- _SET EXERCISE_
From the entries below, gather every line containing the string "pixel".

- _GIVEN RECORDS_
****
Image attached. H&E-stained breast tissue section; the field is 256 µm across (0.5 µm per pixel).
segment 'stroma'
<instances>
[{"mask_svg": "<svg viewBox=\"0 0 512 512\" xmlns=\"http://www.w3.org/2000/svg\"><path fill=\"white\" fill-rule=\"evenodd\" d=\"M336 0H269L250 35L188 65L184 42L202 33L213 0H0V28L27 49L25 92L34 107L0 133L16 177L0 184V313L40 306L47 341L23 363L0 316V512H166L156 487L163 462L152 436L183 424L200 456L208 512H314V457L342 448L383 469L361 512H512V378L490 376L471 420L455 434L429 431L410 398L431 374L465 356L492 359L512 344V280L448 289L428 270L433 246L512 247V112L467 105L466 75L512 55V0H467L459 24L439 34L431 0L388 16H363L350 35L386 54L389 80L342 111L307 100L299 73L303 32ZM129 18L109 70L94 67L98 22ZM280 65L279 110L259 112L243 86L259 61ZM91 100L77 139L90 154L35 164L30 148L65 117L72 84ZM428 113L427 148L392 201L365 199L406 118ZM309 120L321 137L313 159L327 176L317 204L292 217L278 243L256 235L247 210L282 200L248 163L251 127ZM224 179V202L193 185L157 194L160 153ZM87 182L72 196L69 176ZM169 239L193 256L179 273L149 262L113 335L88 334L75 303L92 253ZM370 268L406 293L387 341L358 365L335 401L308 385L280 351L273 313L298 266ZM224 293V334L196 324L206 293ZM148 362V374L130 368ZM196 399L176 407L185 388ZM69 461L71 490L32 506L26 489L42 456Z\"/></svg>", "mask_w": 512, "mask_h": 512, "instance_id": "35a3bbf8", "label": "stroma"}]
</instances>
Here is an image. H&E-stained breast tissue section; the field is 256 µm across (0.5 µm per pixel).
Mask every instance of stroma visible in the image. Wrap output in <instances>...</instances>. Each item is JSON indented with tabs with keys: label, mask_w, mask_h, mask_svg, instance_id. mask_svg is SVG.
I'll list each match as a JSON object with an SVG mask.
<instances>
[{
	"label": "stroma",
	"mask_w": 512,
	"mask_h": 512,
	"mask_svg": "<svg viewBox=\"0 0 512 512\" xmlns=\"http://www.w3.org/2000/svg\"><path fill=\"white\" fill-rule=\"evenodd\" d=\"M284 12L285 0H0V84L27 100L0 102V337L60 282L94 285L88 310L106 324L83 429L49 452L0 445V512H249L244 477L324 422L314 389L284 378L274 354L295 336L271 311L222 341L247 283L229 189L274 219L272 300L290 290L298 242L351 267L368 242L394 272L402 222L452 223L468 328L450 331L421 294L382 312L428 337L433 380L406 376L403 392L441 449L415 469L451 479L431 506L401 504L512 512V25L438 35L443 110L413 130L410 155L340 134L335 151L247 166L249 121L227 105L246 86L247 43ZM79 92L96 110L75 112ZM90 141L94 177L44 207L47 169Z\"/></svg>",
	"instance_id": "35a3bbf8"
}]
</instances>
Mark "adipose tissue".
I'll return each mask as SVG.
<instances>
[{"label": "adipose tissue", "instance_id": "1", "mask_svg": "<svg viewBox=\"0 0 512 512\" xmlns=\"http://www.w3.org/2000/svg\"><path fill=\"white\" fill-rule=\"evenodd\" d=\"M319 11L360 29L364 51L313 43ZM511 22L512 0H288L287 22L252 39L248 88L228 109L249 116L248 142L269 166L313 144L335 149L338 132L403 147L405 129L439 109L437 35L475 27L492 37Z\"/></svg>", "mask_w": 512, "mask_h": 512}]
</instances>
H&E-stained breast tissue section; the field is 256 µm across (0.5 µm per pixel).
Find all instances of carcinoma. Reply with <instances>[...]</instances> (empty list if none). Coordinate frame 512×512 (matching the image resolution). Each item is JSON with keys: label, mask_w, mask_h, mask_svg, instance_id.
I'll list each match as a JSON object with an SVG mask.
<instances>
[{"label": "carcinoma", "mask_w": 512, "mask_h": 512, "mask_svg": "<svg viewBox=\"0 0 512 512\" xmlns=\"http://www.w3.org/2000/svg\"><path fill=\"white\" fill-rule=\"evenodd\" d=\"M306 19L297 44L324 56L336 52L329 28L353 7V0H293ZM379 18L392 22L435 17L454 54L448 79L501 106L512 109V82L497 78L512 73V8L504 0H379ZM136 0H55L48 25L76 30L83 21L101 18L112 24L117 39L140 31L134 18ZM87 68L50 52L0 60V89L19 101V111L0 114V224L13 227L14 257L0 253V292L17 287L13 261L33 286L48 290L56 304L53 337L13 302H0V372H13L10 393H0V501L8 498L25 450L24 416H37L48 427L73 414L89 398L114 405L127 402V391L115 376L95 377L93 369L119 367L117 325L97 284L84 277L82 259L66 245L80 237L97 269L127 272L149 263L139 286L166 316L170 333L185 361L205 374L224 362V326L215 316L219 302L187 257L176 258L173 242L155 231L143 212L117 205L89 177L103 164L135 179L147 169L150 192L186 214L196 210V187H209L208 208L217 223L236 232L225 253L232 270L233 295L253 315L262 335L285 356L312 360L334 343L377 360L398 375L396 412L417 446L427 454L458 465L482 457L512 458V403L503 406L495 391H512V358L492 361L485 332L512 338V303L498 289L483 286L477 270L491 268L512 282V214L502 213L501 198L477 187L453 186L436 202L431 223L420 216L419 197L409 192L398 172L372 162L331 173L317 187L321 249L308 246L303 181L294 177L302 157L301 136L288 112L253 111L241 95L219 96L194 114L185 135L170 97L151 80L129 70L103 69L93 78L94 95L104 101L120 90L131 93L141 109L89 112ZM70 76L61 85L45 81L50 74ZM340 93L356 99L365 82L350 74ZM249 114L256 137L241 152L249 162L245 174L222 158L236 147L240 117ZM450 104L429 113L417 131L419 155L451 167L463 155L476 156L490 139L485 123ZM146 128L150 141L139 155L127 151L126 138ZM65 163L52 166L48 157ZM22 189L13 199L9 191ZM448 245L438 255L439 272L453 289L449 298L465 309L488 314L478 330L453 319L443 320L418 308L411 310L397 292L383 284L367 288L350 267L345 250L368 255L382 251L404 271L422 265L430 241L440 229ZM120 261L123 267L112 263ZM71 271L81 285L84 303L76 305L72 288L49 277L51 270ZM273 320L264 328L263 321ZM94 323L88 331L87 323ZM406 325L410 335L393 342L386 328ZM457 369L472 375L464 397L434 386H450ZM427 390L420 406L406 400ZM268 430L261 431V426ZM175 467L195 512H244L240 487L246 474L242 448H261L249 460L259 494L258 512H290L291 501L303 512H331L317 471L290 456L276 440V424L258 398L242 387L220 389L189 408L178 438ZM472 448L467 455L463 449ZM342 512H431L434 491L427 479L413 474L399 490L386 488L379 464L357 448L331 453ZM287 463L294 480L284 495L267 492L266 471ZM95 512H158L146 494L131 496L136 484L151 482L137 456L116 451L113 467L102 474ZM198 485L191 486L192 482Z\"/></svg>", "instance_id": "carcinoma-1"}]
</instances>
****
- _REPLY TO THE TASK_
Image attached. H&E-stained breast tissue section; the field is 256 µm across (0.5 µm per pixel).
Here is an image. H&E-stained breast tissue section; the field is 256 µm across (0.5 µm per pixel).
H&E-stained breast tissue section; the field is 256 µm across (0.5 µm per pixel).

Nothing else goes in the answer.